--- Dataset records Enclosed Below ---

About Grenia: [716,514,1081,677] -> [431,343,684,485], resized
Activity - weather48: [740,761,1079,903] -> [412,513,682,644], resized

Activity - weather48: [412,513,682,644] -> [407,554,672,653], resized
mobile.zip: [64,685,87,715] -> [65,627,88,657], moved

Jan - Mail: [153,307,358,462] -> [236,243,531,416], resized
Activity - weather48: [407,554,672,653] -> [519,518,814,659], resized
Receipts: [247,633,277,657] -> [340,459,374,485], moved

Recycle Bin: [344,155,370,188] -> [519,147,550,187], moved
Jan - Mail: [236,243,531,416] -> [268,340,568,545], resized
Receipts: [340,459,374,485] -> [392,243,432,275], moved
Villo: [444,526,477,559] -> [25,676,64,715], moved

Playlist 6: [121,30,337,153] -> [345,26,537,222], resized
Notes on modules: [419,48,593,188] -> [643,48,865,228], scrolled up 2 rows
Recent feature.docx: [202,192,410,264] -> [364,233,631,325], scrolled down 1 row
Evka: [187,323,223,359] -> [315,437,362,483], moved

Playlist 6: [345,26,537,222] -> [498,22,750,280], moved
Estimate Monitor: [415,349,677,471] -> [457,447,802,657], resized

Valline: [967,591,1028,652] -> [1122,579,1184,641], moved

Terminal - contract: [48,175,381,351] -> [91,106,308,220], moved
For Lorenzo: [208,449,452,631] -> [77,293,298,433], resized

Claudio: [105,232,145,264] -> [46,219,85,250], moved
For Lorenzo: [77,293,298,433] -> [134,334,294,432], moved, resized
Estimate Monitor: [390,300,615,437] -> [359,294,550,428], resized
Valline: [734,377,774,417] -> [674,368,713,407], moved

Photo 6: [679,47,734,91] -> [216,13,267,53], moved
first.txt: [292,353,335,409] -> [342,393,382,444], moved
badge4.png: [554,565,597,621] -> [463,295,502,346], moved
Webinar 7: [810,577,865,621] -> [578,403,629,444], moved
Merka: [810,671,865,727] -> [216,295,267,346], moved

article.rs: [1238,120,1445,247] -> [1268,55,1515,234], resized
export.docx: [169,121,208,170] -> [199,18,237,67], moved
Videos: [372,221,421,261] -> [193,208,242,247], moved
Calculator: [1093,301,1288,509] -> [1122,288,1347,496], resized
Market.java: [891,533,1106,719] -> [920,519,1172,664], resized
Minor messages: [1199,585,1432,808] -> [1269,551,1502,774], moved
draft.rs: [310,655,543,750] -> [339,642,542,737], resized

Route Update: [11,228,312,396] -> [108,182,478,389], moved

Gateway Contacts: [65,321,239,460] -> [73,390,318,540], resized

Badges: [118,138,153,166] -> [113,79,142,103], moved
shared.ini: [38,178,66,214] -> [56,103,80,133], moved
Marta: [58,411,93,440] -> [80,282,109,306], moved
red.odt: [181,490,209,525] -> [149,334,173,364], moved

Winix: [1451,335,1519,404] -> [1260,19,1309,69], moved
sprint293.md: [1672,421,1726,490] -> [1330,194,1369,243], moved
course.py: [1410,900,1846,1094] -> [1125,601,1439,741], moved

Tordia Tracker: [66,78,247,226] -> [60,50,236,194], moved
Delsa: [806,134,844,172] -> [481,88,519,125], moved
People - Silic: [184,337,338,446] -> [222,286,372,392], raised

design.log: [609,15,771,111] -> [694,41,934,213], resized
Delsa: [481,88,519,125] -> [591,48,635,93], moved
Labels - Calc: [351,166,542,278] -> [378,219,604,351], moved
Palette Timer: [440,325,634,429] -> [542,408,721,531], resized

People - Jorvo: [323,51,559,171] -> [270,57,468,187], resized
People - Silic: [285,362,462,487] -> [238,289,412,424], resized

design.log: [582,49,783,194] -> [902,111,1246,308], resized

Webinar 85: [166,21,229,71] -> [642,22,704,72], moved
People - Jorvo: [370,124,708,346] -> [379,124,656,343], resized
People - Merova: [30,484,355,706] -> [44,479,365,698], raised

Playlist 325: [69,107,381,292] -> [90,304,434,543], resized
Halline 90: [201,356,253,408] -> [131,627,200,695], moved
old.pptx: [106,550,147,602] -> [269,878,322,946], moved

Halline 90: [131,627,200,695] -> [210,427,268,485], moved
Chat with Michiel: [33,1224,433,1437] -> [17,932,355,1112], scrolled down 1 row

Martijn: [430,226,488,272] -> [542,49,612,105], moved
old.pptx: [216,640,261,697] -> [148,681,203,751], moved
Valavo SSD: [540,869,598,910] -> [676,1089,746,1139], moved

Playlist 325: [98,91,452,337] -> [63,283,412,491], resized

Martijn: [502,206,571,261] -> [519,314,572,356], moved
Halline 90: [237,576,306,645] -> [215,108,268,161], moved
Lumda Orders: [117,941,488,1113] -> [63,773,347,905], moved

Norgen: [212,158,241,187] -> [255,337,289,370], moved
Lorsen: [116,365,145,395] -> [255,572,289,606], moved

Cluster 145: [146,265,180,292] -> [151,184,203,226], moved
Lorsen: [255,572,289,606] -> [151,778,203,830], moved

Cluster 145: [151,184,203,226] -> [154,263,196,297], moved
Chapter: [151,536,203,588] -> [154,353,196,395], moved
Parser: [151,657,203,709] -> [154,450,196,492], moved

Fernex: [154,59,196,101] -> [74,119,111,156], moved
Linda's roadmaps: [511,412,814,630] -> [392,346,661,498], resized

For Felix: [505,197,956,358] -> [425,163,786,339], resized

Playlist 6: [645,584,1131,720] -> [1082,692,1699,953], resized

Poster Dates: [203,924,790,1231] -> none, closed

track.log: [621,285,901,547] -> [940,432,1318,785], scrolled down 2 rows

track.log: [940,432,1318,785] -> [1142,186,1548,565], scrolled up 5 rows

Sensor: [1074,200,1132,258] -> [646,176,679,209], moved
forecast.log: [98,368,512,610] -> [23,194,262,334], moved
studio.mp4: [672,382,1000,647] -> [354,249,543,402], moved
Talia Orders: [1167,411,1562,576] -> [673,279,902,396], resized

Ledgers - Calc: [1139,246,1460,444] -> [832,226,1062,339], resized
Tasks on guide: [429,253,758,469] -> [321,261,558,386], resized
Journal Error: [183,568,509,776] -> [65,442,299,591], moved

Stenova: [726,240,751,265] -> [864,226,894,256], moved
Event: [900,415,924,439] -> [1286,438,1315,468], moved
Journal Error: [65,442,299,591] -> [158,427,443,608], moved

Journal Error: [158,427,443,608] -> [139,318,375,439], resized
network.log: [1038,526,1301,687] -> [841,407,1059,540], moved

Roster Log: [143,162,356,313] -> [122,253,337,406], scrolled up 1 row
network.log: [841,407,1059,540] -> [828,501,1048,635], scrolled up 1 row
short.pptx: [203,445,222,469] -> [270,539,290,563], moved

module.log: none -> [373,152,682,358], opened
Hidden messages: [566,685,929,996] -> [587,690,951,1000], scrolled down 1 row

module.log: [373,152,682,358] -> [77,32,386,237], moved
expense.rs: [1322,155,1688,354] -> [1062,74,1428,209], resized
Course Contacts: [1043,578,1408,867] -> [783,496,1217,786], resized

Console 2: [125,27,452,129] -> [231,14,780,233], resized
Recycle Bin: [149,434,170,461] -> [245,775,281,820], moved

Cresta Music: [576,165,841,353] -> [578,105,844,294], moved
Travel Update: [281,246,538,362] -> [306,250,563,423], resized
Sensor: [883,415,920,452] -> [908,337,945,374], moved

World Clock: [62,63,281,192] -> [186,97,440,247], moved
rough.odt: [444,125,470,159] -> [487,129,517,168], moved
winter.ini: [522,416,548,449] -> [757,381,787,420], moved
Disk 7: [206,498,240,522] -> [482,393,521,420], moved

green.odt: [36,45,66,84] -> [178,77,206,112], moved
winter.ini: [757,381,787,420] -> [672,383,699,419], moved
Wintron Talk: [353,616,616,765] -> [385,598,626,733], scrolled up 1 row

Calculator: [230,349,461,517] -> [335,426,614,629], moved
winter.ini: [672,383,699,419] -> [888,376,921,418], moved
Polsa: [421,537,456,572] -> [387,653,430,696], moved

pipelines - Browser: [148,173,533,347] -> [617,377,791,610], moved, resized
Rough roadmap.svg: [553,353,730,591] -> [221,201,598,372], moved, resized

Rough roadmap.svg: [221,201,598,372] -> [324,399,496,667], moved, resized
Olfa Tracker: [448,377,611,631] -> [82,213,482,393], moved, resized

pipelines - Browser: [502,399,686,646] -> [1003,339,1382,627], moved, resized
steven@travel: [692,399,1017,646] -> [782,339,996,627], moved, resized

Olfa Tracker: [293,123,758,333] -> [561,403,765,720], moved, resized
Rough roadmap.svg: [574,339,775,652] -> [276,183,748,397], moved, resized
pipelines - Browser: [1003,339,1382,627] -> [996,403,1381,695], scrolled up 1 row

--- End of Enclosed Dataset records ---

- Task directions:
Using the records above, set down exactly the lines from the one with "Norgen: [212,158,241,187] ->" through the one with "Lorsen: [255,572,289,606] ->", inclusive, and nothing more.

- Result for this exercise:
Norgen: [212,158,241,187] -> [255,337,289,370], moved
Lorsen: [116,365,145,395] -> [255,572,289,606], moved

Cluster 145: [146,265,180,292] -> [151,184,203,226], moved
Lorsen: [255,572,289,606] -> [151,778,203,830], moved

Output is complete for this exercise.